»»
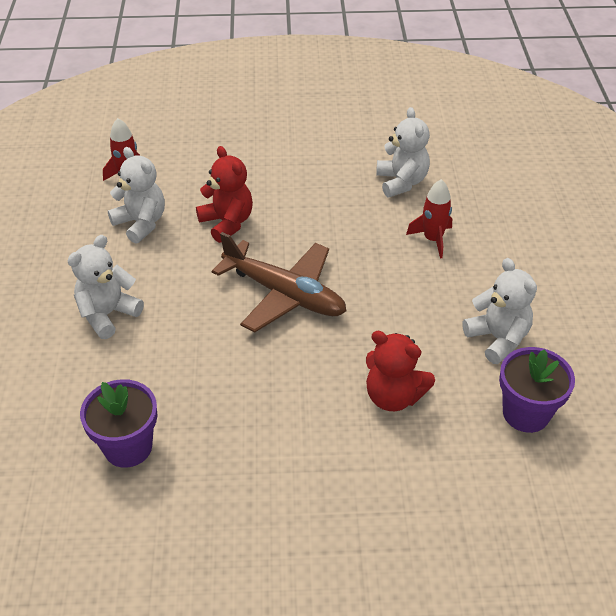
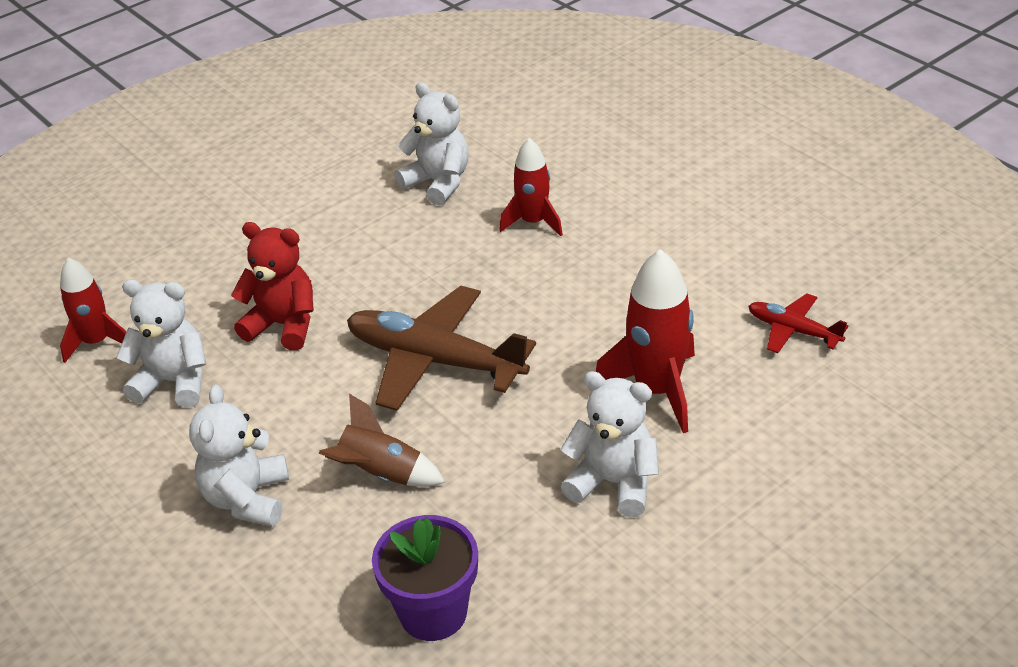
camera: 35 degrees left, 5 degrees down
(186, 345) = (381, 474): none -> brown rocket
(284, 294) = (435, 360): brown plane -> brown plane turned 150 degrees counterclockwise
(393, 396) = (656, 390): red teddy bear -> red rocket
(497, 339) = (697, 280): white teddy bear -> white teddy bear (613, 483)
(526, 413) = (793, 330): purple flower pot -> red plane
««
* _Required action_: Look for "bear" in each line of the material, then copy the lines where it is found.

* _Task answer_:
(393, 396) = (656, 390): red teddy bear -> red rocket
(497, 339) = (697, 280): white teddy bear -> white teddy bear (613, 483)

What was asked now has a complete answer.